## [Assignment]
For the data below, give again exactly the lines from the one containing "none -> regalo/blanco 493,257" through the one containing "none -> tarro/rosa 502,146", both ends included, and no others.

Provided records Start Marker

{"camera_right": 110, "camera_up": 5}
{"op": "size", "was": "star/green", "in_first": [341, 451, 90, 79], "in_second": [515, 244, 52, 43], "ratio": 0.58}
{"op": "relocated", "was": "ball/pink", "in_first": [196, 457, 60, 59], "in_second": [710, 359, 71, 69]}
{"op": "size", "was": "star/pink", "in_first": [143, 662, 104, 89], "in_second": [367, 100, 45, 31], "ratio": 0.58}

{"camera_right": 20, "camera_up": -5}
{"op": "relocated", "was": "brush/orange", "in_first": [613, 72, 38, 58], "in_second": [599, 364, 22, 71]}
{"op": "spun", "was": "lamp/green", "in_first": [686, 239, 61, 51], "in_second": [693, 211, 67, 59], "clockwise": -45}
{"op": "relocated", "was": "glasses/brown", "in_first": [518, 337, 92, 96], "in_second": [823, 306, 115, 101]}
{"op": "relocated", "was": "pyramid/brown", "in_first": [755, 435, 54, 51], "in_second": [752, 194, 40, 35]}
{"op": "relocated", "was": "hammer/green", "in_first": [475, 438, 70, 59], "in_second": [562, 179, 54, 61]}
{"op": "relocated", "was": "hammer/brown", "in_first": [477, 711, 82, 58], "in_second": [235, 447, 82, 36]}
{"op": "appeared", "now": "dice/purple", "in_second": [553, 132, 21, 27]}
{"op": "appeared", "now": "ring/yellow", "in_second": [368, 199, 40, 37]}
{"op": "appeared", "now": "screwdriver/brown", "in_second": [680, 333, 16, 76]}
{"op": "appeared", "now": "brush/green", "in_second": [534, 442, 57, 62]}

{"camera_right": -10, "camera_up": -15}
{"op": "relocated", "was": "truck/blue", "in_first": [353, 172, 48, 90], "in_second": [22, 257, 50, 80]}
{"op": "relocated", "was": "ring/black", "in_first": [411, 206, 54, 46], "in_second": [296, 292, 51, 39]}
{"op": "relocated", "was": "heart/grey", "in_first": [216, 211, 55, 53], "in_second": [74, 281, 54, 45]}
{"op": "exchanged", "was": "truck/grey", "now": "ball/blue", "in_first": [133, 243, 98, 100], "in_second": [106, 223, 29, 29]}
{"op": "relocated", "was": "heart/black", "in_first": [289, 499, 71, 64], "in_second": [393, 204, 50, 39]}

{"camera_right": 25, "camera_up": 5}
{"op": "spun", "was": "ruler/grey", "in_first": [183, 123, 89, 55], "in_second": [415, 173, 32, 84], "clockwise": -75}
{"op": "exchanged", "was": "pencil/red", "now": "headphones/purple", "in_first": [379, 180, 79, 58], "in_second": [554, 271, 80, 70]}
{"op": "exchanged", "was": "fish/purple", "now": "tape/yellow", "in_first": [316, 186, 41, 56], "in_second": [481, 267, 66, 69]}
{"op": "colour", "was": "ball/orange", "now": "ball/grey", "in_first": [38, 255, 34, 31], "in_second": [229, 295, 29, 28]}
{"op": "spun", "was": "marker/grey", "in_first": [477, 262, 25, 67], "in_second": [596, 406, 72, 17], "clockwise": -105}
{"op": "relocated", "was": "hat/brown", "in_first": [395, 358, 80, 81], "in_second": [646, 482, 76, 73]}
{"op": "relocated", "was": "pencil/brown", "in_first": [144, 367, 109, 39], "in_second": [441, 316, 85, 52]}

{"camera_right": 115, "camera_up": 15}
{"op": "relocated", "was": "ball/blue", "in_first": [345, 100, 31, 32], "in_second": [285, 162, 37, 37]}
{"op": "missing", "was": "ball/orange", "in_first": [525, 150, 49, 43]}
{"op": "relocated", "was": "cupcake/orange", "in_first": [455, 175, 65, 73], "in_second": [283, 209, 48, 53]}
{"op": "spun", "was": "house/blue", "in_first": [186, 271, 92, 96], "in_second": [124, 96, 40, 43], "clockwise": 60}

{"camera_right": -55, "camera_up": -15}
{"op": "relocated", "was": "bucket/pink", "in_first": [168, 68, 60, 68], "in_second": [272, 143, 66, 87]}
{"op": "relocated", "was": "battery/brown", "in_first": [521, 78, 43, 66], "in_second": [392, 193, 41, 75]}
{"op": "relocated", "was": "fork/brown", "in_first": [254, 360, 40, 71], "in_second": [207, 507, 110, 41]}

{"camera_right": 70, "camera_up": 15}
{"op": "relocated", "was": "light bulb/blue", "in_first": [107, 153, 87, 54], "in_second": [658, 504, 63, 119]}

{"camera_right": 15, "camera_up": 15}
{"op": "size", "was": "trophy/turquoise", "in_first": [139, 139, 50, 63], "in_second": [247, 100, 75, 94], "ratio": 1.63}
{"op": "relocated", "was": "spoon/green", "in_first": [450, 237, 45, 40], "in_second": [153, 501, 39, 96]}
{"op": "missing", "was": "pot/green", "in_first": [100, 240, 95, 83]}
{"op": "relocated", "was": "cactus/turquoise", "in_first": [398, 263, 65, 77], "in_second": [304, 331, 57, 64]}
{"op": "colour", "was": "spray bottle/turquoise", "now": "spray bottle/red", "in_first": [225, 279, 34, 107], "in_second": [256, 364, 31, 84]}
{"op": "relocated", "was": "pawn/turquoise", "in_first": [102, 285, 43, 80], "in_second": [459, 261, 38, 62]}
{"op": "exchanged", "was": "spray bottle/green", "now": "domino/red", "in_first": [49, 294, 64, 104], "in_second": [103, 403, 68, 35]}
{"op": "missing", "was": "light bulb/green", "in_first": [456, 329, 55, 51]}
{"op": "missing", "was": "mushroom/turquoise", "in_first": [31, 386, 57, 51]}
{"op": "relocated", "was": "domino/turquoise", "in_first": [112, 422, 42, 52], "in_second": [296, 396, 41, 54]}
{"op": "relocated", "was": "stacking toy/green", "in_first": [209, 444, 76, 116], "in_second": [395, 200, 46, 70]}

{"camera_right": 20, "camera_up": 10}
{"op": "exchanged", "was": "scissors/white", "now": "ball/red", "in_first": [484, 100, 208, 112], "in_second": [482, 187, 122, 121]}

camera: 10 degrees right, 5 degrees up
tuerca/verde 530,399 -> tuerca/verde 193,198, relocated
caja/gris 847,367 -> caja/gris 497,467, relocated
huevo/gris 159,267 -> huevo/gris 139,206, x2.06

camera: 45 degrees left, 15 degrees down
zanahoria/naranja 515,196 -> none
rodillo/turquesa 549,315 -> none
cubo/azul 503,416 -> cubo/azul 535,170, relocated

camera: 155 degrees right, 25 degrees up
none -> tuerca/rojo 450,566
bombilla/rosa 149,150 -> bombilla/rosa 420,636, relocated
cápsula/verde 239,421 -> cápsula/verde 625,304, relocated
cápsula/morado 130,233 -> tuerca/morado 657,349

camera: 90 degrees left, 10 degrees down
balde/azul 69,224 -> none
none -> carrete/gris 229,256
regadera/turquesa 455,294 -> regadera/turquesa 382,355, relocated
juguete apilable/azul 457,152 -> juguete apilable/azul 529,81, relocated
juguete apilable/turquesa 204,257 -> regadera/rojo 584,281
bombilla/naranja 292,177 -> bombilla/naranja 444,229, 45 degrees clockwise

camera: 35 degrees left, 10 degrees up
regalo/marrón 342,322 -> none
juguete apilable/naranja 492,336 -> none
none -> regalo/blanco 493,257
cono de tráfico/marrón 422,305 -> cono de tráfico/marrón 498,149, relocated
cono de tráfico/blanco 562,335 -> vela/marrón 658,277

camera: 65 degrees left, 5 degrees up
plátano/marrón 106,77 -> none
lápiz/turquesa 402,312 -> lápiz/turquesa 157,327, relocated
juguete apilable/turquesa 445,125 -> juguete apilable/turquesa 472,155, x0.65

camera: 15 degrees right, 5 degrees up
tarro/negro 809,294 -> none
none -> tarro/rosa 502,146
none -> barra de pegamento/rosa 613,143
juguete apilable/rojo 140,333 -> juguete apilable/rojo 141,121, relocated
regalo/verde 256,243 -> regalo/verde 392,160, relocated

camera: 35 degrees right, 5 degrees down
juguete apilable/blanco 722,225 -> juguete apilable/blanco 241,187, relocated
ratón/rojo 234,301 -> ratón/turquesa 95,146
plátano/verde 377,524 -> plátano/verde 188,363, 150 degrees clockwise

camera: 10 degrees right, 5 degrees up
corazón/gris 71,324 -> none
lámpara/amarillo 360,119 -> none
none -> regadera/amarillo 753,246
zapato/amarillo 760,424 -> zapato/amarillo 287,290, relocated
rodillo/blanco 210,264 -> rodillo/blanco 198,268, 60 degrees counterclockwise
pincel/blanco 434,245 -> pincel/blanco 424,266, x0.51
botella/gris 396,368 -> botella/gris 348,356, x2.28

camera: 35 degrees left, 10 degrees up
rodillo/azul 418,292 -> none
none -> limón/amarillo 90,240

Provided records End Marker

## [Exercise response]
none -> regalo/blanco 493,257
cono de tráfico/marrón 422,305 -> cono de tráfico/marrón 498,149, relocated
cono de tráfico/blanco 562,335 -> vela/marrón 658,277

camera: 65 degrees left, 5 degrees up
plátano/marrón 106,77 -> none
lápiz/turquesa 402,312 -> lápiz/turquesa 157,327, relocated
juguete apilable/turquesa 445,125 -> juguete apilable/turquesa 472,155, x0.65

camera: 15 degrees right, 5 degrees up
tarro/negro 809,294 -> none
none -> tarro/rosa 502,146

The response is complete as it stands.